**What the task asks**
In full and without alteration, return the records below.

**Data supplied**
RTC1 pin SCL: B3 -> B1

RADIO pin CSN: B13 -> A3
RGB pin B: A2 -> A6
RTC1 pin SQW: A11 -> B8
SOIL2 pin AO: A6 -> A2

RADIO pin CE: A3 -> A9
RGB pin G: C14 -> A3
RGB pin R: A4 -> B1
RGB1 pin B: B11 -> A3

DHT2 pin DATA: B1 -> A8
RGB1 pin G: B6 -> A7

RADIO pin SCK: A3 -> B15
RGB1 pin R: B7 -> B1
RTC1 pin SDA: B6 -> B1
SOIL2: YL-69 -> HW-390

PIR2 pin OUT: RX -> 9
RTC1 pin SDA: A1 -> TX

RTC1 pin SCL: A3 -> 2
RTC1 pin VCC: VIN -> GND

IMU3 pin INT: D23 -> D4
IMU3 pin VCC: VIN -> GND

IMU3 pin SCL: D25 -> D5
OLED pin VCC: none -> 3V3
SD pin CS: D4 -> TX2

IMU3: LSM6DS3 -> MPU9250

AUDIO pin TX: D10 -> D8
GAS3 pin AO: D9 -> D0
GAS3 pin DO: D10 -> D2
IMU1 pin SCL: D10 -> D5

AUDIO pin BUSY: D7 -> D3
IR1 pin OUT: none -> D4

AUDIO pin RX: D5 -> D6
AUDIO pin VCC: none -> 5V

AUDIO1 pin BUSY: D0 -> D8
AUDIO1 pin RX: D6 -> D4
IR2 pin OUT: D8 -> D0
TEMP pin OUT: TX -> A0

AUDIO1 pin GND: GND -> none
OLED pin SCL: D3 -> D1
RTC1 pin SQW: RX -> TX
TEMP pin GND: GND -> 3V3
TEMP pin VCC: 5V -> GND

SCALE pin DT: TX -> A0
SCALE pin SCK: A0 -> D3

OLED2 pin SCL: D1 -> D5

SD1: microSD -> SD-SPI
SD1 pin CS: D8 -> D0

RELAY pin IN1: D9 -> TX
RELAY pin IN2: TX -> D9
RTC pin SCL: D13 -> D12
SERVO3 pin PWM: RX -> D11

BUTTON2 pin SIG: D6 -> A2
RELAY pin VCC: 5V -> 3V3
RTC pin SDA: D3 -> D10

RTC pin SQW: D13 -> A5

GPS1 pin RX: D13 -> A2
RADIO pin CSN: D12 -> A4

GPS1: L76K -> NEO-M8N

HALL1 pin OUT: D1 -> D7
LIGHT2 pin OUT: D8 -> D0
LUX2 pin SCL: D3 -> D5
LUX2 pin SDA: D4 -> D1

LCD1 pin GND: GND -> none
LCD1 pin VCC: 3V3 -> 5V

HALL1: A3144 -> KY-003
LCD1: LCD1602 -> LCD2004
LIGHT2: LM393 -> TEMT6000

**Response**
RTC1 pin SCL: B3 -> B1

RADIO pin CSN: B13 -> A3
RGB pin B: A2 -> A6
RTC1 pin SQW: A11 -> B8
SOIL2 pin AO: A6 -> A2

RADIO pin CE: A3 -> A9
RGB pin G: C14 -> A3
RGB pin R: A4 -> B1
RGB1 pin B: B11 -> A3

DHT2 pin DATA: B1 -> A8
RGB1 pin G: B6 -> A7

RADIO pin SCK: A3 -> B15
RGB1 pin R: B7 -> B1
RTC1 pin SDA: B6 -> B1
SOIL2: YL-69 -> HW-390

PIR2 pin OUT: RX -> 9
RTC1 pin SDA: A1 -> TX

RTC1 pin SCL: A3 -> 2
RTC1 pin VCC: VIN -> GND

IMU3 pin INT: D23 -> D4
IMU3 pin VCC: VIN -> GND

IMU3 pin SCL: D25 -> D5
OLED pin VCC: none -> 3V3
SD pin CS: D4 -> TX2

IMU3: LSM6DS3 -> MPU9250

AUDIO pin TX: D10 -> D8
GAS3 pin AO: D9 -> D0
GAS3 pin DO: D10 -> D2
IMU1 pin SCL: D10 -> D5

AUDIO pin BUSY: D7 -> D3
IR1 pin OUT: none -> D4

AUDIO pin RX: D5 -> D6
AUDIO pin VCC: none -> 5V

AUDIO1 pin BUSY: D0 -> D8
AUDIO1 pin RX: D6 -> D4
IR2 pin OUT: D8 -> D0
TEMP pin OUT: TX -> A0

AUDIO1 pin GND: GND -> none
OLED pin SCL: D3 -> D1
RTC1 pin SQW: RX -> TX
TEMP pin GND: GND -> 3V3
TEMP pin VCC: 5V -> GND

SCALE pin DT: TX -> A0
SCALE pin SCK: A0 -> D3

OLED2 pin SCL: D1 -> D5

SD1: microSD -> SD-SPI
SD1 pin CS: D8 -> D0

RELAY pin IN1: D9 -> TX
RELAY pin IN2: TX -> D9
RTC pin SCL: D13 -> D12
SERVO3 pin PWM: RX -> D11

BUTTON2 pin SIG: D6 -> A2
RELAY pin VCC: 5V -> 3V3
RTC pin SDA: D3 -> D10

RTC pin SQW: D13 -> A5

GPS1 pin RX: D13 -> A2
RADIO pin CSN: D12 -> A4

GPS1: L76K -> NEO-M8N

HALL1 pin OUT: D1 -> D7
LIGHT2 pin OUT: D8 -> D0
LUX2 pin SCL: D3 -> D5
LUX2 pin SDA: D4 -> D1

LCD1 pin GND: GND -> none
LCD1 pin VCC: 3V3 -> 5V

HALL1: A3144 -> KY-003
LCD1: LCD1602 -> LCD2004
LIGHT2: LM393 -> TEMT6000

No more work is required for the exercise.